Required task = Please locate every line in the data below that contains the string "clef", and copy each of those lines.

Provided records =
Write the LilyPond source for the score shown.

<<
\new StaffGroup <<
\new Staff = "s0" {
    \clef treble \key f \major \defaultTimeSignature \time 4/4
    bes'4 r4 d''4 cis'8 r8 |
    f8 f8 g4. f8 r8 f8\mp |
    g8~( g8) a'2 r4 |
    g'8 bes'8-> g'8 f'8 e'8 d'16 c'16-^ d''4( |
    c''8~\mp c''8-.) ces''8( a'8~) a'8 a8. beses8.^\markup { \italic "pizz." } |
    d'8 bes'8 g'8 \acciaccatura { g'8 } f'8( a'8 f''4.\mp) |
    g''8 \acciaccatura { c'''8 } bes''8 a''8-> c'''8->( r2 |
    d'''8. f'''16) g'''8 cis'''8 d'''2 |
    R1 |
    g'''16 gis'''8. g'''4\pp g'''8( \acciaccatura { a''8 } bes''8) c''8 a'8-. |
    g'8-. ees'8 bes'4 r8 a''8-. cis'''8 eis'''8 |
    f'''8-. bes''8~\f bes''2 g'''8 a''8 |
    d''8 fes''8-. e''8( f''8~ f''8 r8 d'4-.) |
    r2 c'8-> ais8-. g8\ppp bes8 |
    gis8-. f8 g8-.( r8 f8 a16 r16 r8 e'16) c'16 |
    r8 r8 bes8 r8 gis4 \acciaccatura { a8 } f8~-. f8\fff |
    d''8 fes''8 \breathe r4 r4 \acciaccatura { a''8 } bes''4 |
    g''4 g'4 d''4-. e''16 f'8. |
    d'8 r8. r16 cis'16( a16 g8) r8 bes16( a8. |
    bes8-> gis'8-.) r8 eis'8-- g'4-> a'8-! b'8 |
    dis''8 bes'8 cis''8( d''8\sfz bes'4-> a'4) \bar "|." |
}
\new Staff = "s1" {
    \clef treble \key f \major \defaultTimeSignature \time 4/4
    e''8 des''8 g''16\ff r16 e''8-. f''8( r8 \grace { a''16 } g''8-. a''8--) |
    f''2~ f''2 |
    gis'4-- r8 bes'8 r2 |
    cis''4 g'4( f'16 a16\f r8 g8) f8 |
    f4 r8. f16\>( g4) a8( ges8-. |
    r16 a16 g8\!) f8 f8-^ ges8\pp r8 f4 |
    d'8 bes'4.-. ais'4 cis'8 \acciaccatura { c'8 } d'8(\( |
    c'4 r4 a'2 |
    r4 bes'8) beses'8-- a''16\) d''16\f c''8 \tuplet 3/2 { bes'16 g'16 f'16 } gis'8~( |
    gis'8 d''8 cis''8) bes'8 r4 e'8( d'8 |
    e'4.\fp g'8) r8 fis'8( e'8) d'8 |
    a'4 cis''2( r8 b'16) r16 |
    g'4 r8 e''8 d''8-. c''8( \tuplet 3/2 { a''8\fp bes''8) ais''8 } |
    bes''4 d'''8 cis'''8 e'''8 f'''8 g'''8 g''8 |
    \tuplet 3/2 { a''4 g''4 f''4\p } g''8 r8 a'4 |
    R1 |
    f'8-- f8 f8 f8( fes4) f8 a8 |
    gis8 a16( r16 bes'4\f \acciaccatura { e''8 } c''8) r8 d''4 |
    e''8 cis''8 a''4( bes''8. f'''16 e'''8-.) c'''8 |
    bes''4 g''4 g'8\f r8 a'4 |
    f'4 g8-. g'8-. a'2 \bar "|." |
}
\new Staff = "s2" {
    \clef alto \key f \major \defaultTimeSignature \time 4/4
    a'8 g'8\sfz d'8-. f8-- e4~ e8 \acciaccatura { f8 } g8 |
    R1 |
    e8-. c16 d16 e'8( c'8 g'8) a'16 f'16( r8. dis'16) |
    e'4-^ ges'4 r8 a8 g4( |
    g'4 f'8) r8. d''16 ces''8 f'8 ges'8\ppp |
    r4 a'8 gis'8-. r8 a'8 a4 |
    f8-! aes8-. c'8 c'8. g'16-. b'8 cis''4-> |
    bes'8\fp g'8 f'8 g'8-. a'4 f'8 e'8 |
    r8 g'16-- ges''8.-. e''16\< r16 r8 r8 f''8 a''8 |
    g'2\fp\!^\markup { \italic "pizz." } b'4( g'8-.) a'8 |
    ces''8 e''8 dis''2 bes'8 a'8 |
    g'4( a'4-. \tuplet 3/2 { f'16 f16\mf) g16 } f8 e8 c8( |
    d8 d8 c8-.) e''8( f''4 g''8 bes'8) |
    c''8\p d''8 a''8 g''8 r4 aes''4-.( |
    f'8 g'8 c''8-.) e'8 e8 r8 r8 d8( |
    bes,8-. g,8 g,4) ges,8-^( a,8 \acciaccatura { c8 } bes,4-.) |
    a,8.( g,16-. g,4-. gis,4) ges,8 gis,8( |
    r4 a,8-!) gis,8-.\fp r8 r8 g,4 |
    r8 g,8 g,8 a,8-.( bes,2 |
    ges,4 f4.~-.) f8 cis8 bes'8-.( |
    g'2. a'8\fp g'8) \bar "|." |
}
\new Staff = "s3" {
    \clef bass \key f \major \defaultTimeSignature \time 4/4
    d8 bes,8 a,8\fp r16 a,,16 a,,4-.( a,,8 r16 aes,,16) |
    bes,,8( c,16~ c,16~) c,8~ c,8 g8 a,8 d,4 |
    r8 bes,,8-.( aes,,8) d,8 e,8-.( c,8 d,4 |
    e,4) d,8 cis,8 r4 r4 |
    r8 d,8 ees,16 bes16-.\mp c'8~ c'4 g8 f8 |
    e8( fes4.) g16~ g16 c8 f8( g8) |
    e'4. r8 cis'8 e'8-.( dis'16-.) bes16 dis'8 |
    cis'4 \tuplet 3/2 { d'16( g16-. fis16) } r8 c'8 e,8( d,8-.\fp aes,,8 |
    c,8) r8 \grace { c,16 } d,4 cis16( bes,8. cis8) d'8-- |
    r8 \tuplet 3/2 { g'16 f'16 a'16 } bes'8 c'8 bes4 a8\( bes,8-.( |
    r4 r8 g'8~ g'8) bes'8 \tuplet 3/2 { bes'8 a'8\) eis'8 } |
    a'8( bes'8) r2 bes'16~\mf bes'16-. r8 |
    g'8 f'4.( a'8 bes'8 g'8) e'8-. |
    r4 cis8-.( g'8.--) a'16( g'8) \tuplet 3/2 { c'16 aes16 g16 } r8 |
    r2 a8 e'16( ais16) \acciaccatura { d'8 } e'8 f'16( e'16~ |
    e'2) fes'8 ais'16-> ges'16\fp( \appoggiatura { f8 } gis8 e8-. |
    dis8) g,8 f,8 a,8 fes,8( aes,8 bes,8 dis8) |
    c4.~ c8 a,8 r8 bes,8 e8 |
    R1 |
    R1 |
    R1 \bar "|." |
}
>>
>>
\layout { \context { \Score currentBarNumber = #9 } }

Task result =
    \clef treble \key f \major \defaultTimeSignature \time 4/4
    \clef treble \key f \major \defaultTimeSignature \time 4/4
    \clef alto \key f \major \defaultTimeSignature \time 4/4
    \clef bass \key f \major \defaultTimeSignature \time 4/4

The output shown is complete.